[Prompt] Each line from the one with "R5: 6.8k (ADJ, VCC) -> 12k (ADJ, VCC)" through the last line below must be written out exactly. Do not copy pictures.

[Opening Extracted material section]

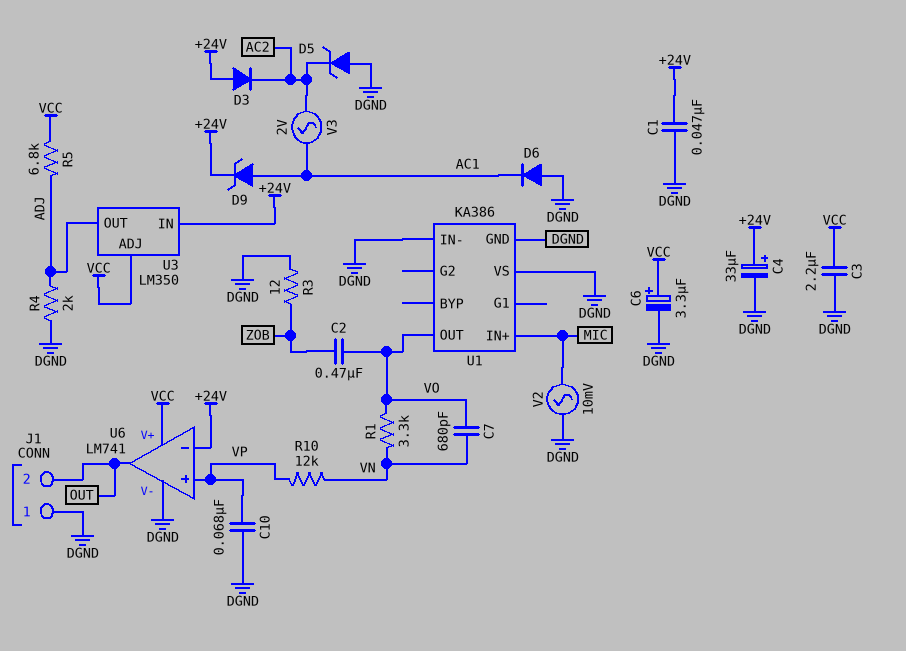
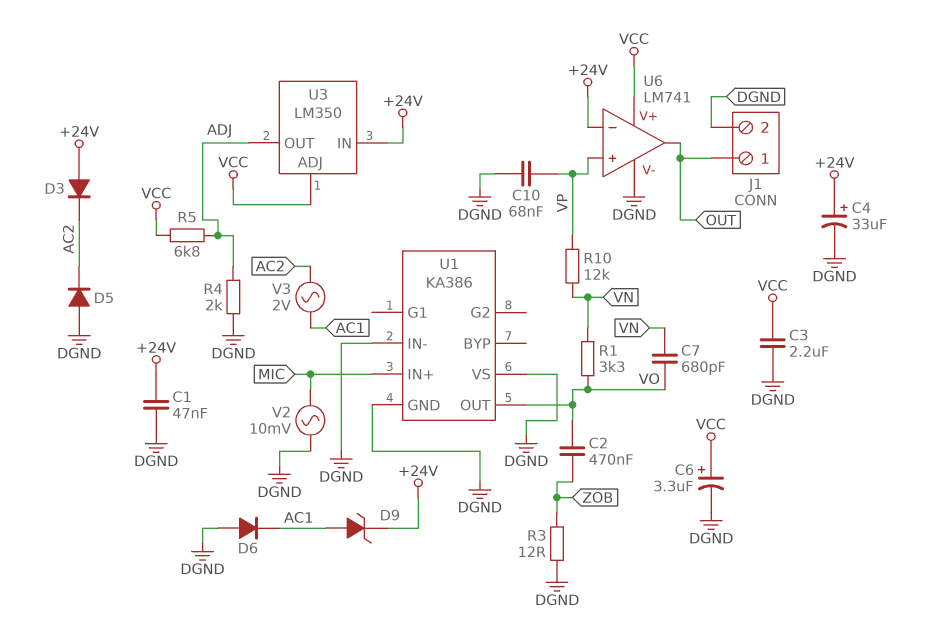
D5: zener (A DGND, K AC2) -> diode (A DGND, K AC2)
J1 pin 1: DGND -> OUT
J1 pin 2: OUT -> DGND

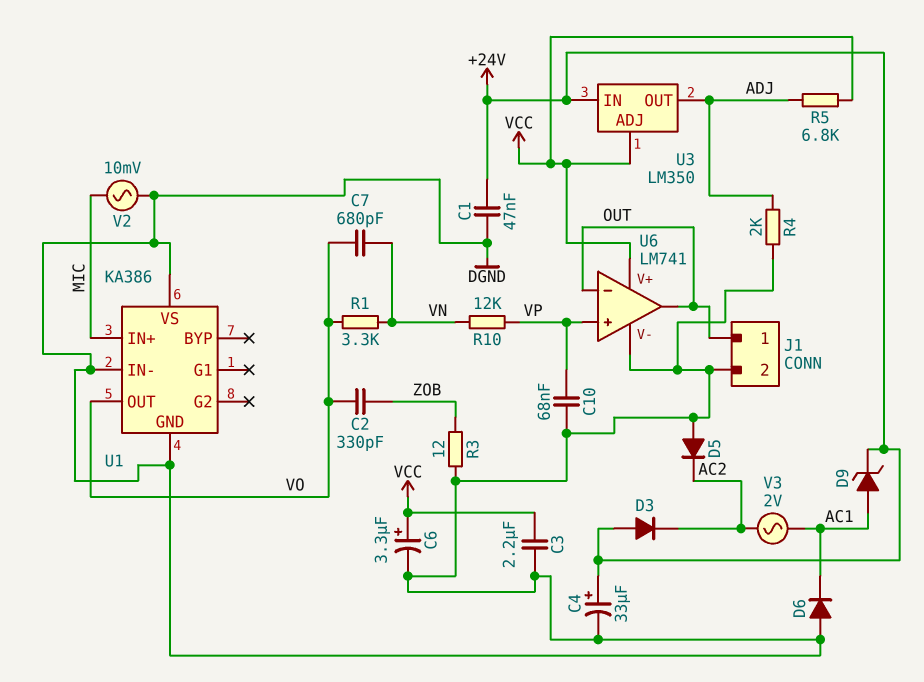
C2: 470nF (VO, ZOB) -> 330pF (VO, ZOB)
U6 pin in-: +24V -> OUT

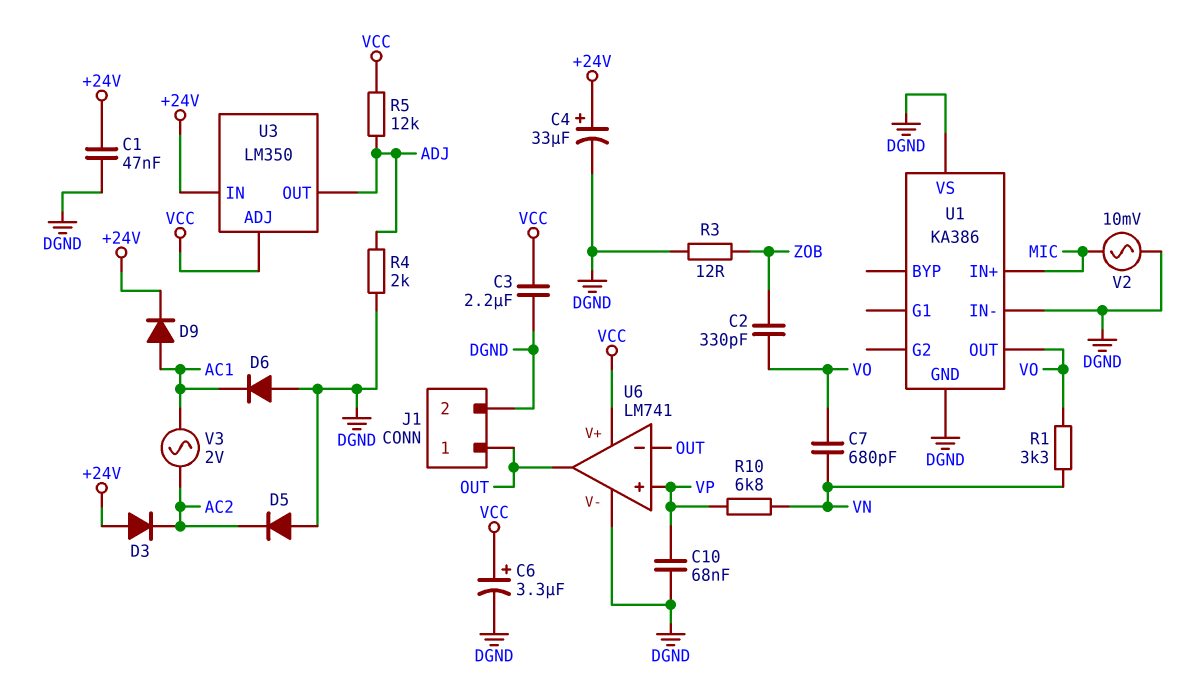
D9: zener (A AC1, K +24V) -> diode (A AC1, K +24V)
R5: 6.8k (ADJ, VCC) -> 12k (ADJ, VCC)
R10: 12k (VN, VP) -> 6.8k (VN, VP)

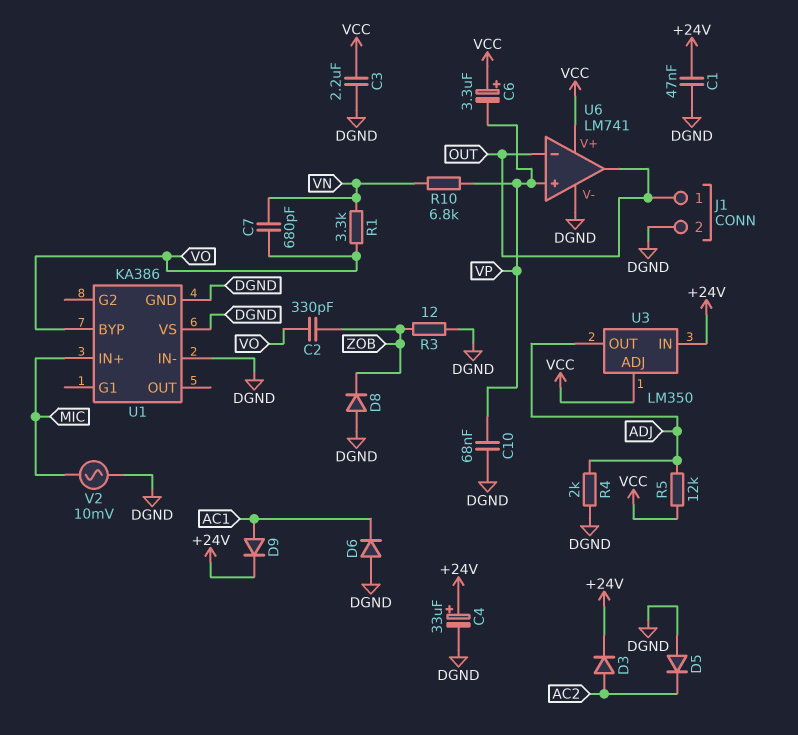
C6: 3.3uF (plus VCC, minus DGND) -> 3.3uF (plus VCC, minus VP)
D3: diode (A +24V, K AC2) -> diode (A AC2, K +24V)
D8: none -> diode (A DGND, K ZOB)
U1 pin BYP: none -> VO
U1 pin OUT: VO -> none
V3: AC 2V (AC1, AC2) -> none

[Closing Extracted material section]

[Exercise result]
R5: 6.8k (ADJ, VCC) -> 12k (ADJ, VCC)
R10: 12k (VN, VP) -> 6.8k (VN, VP)

C6: 3.3uF (plus VCC, minus DGND) -> 3.3uF (plus VCC, minus VP)
D3: diode (A +24V, K AC2) -> diode (A AC2, K +24V)
D8: none -> diode (A DGND, K ZOB)
U1 pin BYP: none -> VO
U1 pin OUT: VO -> none
V3: AC 2V (AC1, AC2) -> none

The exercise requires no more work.